***** INPUT *****

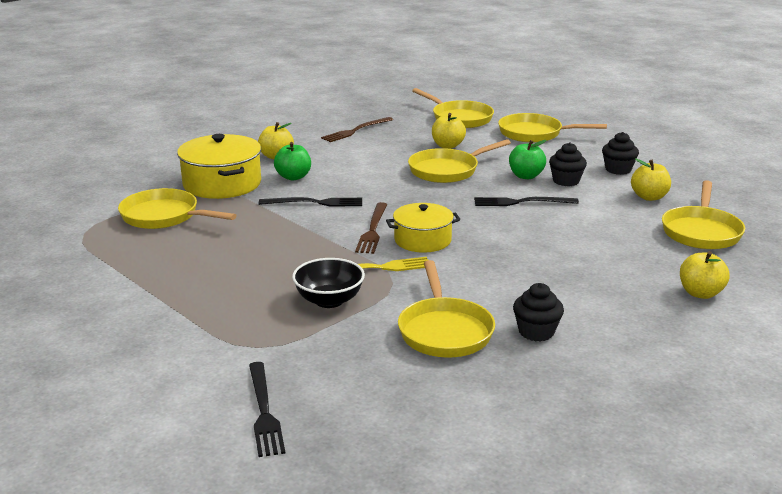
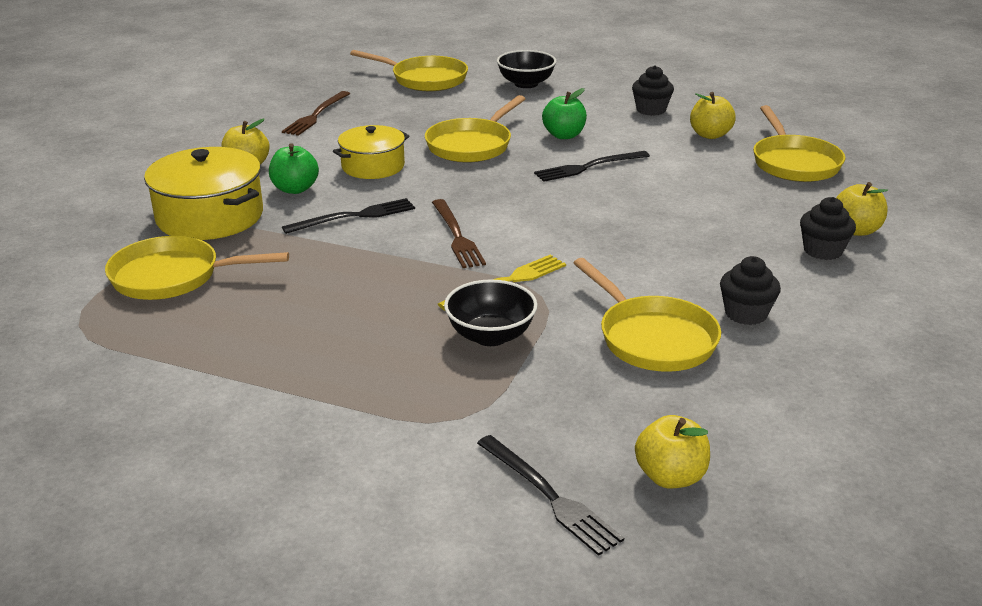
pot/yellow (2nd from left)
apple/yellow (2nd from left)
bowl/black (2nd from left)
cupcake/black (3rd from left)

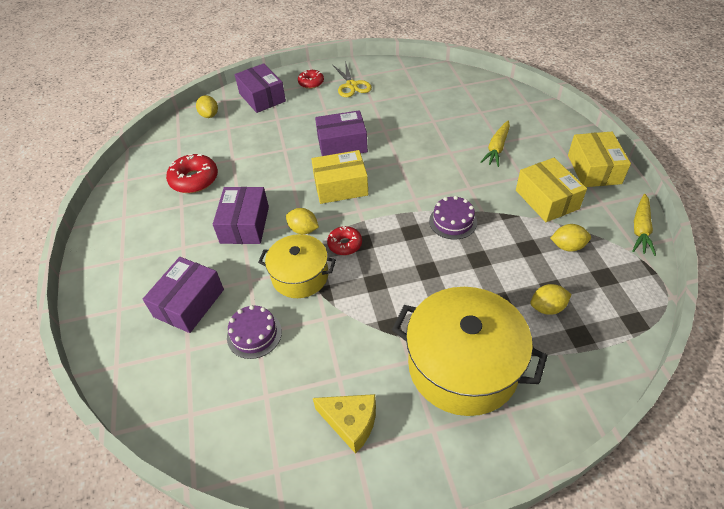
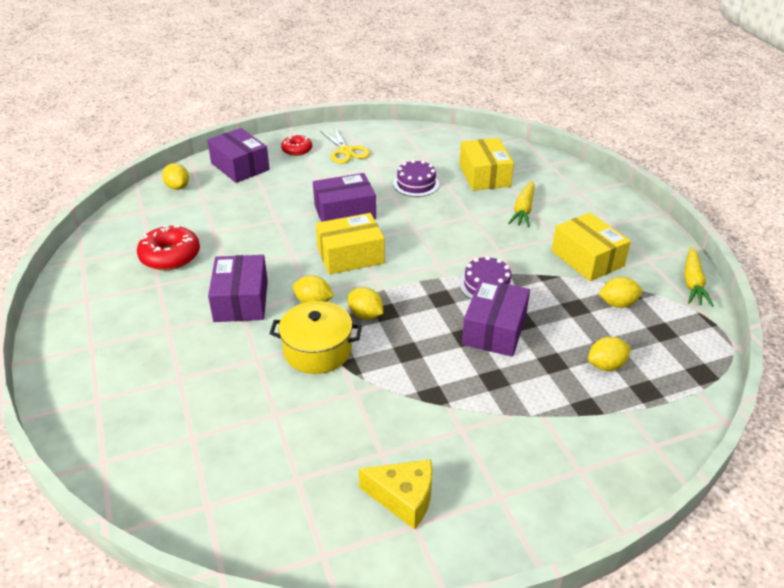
box/purple (4th from left)
cake/purple (1st from left)
lemon/yellow (3rd from left)
pot/yellow (2nd from left in the first image)
box/yellow (2nd from left)

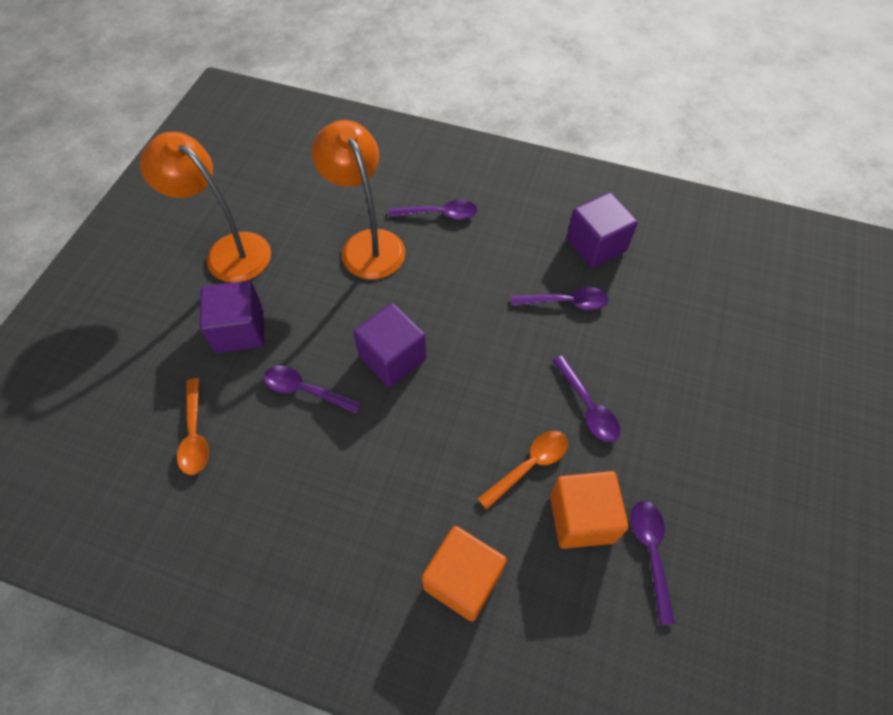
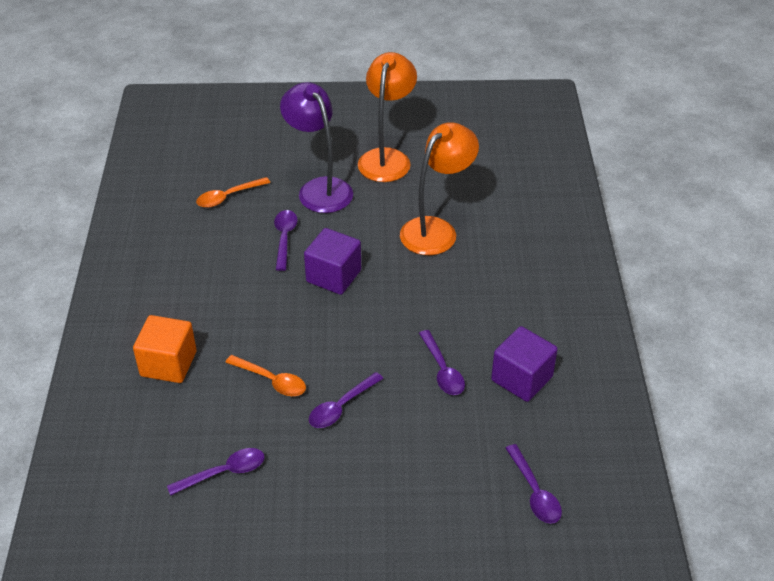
lamp/purple
spoon/purple (5th from left)
cube/orange (2nd from left in the first image)

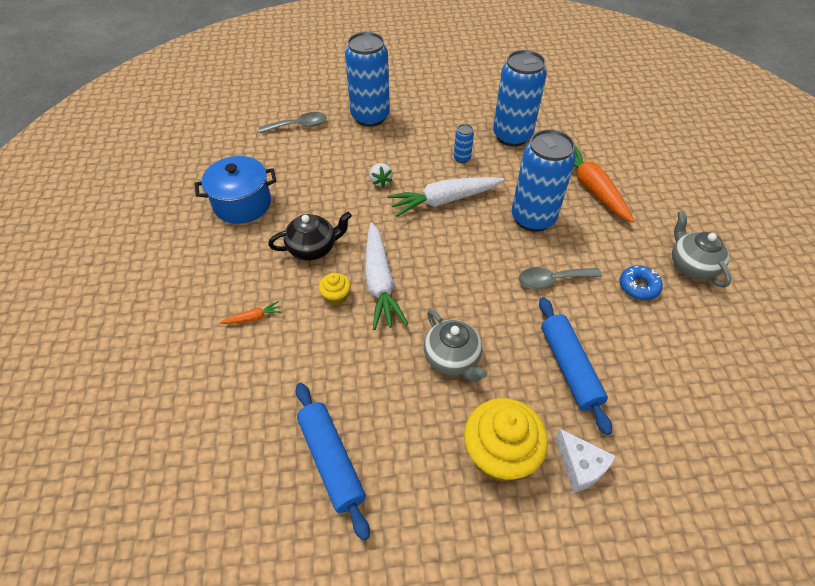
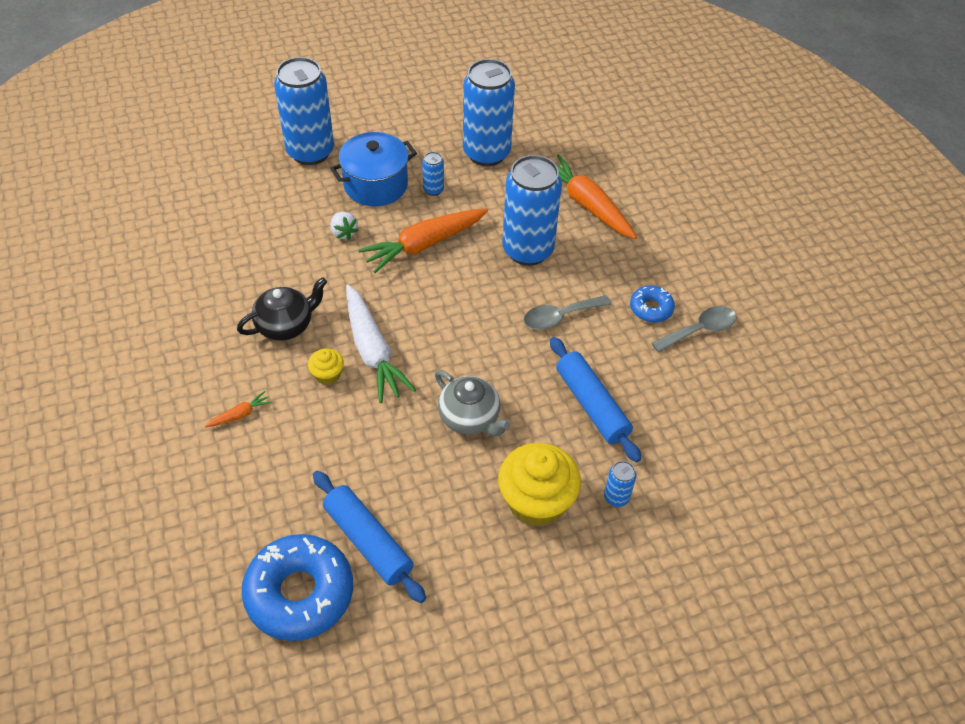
pot/blue
spoon/grey (2nd from left)
carrot/orange (2nd from left)
can/blue (5th from left)
teapot/grey (2nd from left in the first image)
donut/blue (1st from left)

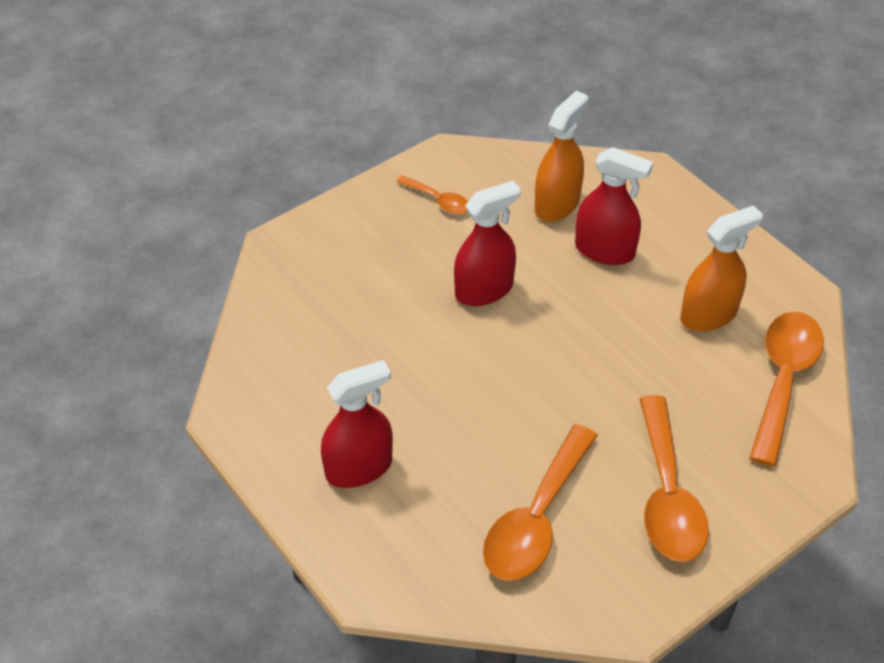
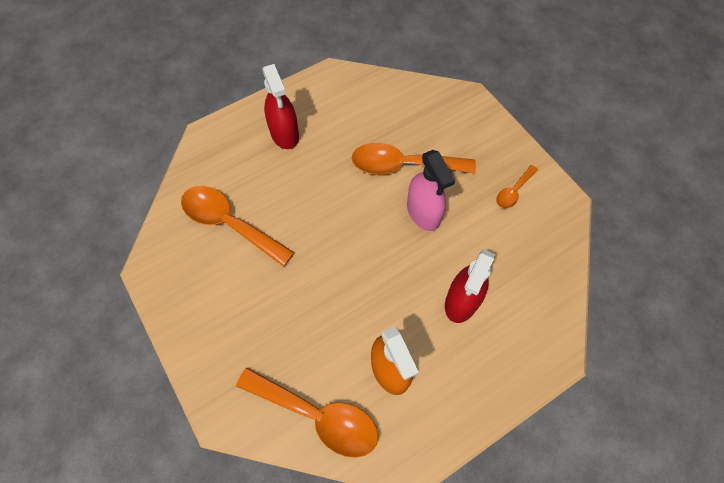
spray bottle/pink
spray bottle/orange (1st from left in the first image)
spoon/orange (3rd from left)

*****

## [WHAT TO DO]
Filter these records, keeping every line where the word "blue" occurs.

## [EXERCISE OUTPUT]
pot/blue
can/blue (5th from left)
donut/blue (1st from left)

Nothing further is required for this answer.